● **Exercise objective**
Reproduce the listing below word for word, omitting the pictures.

[Saved data entries]
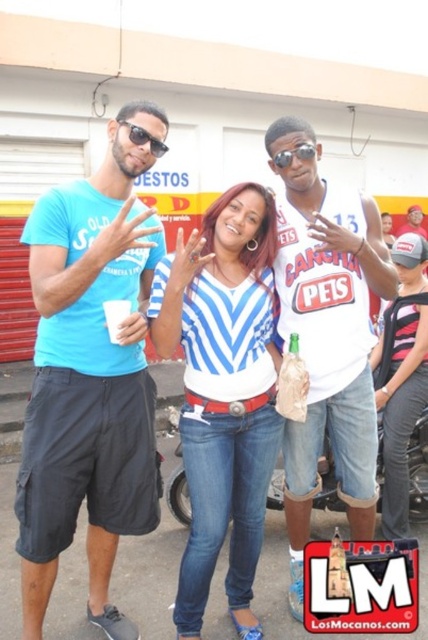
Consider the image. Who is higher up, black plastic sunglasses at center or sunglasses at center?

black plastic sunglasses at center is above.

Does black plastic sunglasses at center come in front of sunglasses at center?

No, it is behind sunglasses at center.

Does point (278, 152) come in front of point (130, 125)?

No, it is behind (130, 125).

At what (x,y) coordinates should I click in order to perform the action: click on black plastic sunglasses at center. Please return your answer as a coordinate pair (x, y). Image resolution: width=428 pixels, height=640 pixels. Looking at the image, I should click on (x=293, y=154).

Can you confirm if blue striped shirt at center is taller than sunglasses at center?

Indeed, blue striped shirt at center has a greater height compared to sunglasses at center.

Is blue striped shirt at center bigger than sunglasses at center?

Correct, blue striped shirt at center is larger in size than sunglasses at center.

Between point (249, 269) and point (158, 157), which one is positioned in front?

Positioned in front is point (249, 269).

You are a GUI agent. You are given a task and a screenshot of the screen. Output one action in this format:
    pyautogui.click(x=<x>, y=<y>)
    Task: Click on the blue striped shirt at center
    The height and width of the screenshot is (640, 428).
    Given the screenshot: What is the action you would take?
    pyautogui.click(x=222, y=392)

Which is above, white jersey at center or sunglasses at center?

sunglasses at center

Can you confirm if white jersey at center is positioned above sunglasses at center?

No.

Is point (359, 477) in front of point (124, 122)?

● **Result**
Consider the image. Who is higher up, black plastic sunglasses at center or sunglasses at center?

black plastic sunglasses at center is above.

Does black plastic sunglasses at center come in front of sunglasses at center?

No, it is behind sunglasses at center.

Does point (278, 152) come in front of point (130, 125)?

No, it is behind (130, 125).

At what (x,y) coordinates should I click in order to perform the action: click on black plastic sunglasses at center. Please return your answer as a coordinate pair (x, y). Image resolution: width=428 pixels, height=640 pixels. Looking at the image, I should click on (x=293, y=154).

Can you confirm if blue striped shirt at center is taller than sunglasses at center?

Indeed, blue striped shirt at center has a greater height compared to sunglasses at center.

Is blue striped shirt at center bigger than sunglasses at center?

Correct, blue striped shirt at center is larger in size than sunglasses at center.

Between point (249, 269) and point (158, 157), which one is positioned in front?

Positioned in front is point (249, 269).

You are a GUI agent. You are given a task and a screenshot of the screen. Output one action in this format:
    pyautogui.click(x=<x>, y=<y>)
    Task: Click on the blue striped shirt at center
    The height and width of the screenshot is (640, 428).
    Given the screenshot: What is the action you would take?
    pyautogui.click(x=222, y=392)

Which is above, white jersey at center or sunglasses at center?

sunglasses at center

Can you confirm if white jersey at center is positioned above sunglasses at center?

No.

Is point (359, 477) in front of point (124, 122)?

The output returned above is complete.